**SOURCE MATERIAL**:
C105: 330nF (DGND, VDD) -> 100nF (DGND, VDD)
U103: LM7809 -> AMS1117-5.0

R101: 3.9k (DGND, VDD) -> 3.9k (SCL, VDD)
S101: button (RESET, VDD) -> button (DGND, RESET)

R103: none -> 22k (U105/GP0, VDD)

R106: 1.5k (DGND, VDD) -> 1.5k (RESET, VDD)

**EXERCISE INSTRUCTIONS**: Look through the data and show every line containing "RESET".

**TASK SOLUTION**:
S101: button (RESET, VDD) -> button (DGND, RESET)
R106: 1.5k (DGND, VDD) -> 1.5k (RESET, VDD)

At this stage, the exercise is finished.